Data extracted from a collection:

####

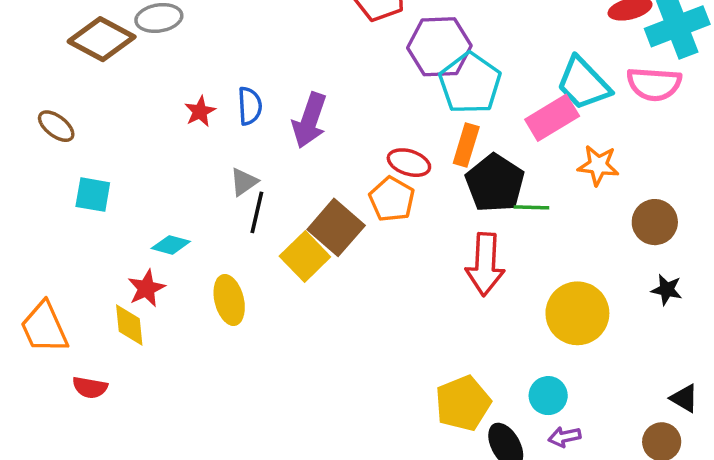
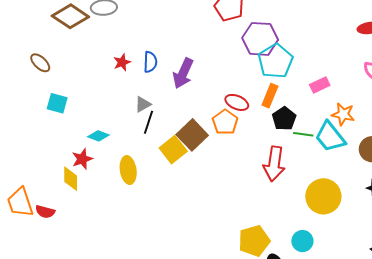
cyan trapezoid: (583, 83) -> (330, 137), moved
pink rectangle: (552, 118) -> (320, 85), size x0.7
black pentagon: (495, 183) -> (284, 119), size x0.7
orange trapezoid: (44, 327) -> (20, 202), moved

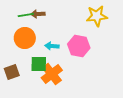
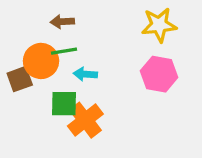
green line: (26, 15) -> (64, 51), moved
pink hexagon: (79, 46) -> (159, 74), moved
brown square: (12, 72) -> (20, 79), moved

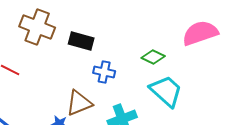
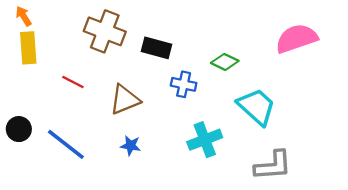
green diamond: (153, 57) -> (225, 62), moved
brown triangle: (79, 103) -> (125, 100), moved

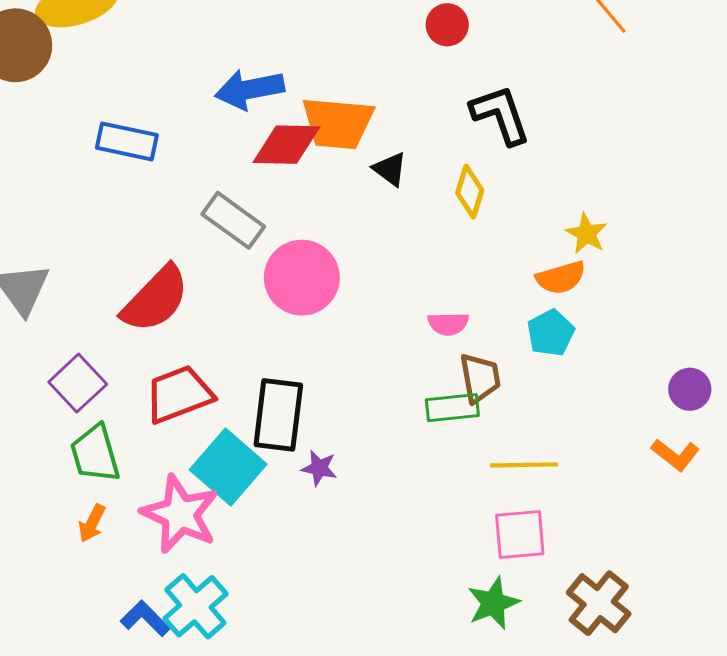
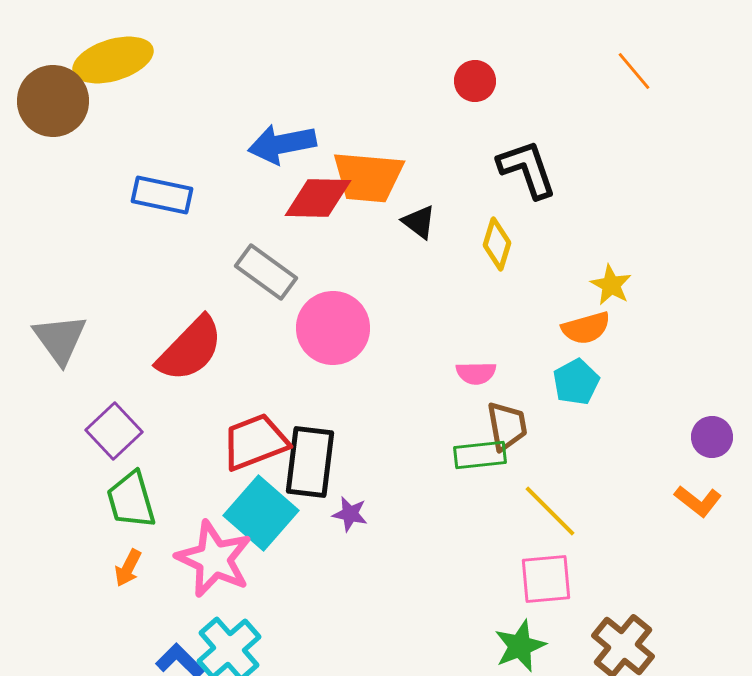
red trapezoid: (179, 394) -> (255, 442), moved
yellow line: (524, 465) -> (550, 511), turned 46

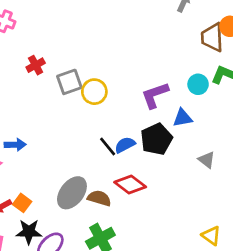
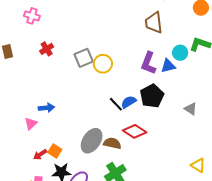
brown trapezoid: (212, 37) -> (154, 23), moved
red cross: (36, 65) -> (47, 49), moved
purple L-shape: (155, 95) -> (148, 63), turned -45
blue triangle: (183, 118) -> (168, 66), moved

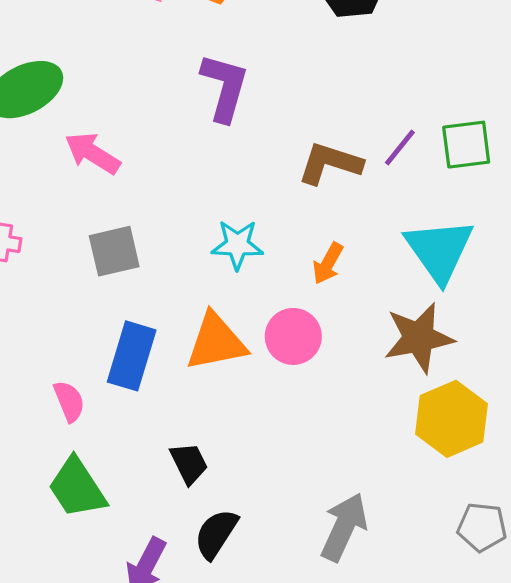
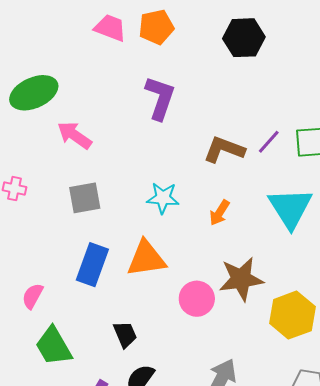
pink circle: (293, 336) -> (197, 299), moved
brown star: (419, 338) -> (241, 279), moved
pink semicircle: (69, 401) -> (33, 296), moved, turned -132

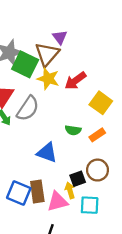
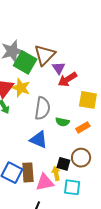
purple triangle: (60, 37) -> (59, 68), moved
yellow star: (48, 79) -> (21, 88), moved
yellow square: (101, 103) -> (88, 100), turned -30
gray semicircle: (28, 108) -> (42, 108), moved, turned -30
black square: (78, 179) -> (63, 164), turned 32

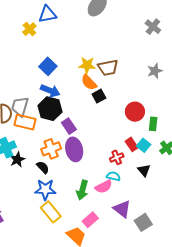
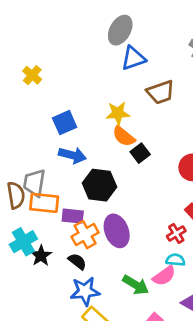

####

**What is required**
Identify the lines of the entries containing the string "black". Copy each such line.

**Exercise output**
black pentagon: (495, 183) -> (284, 119), size x0.7
black square: (78, 179) -> (63, 164), turned 32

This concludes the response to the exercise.